» **ASSIGNMENT**:
Copy out each line of the material below with no changes.

» **GIVEN DATA**:
▬▬▬▬▬▬▬▬▬▬

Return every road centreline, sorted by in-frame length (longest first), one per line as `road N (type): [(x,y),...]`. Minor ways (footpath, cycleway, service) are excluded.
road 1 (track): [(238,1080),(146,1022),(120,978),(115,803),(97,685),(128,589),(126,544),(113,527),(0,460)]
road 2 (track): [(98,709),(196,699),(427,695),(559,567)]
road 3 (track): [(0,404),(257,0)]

▬▬▬▬▬▬▬▬▬▬

» **WRITTEN SOLUTION**:
Return every road centreline, sorted by in-frame length (longest first), one per line as `road N (type): [(x,y),...]`. Minor ways (footpath, cycleway, service) are excluded.
road 1 (track): [(238,1080),(146,1022),(120,978),(115,803),(97,685),(128,589),(126,544),(113,527),(0,460)]
road 2 (track): [(98,709),(196,699),(427,695),(559,567)]
road 3 (track): [(0,404),(257,0)]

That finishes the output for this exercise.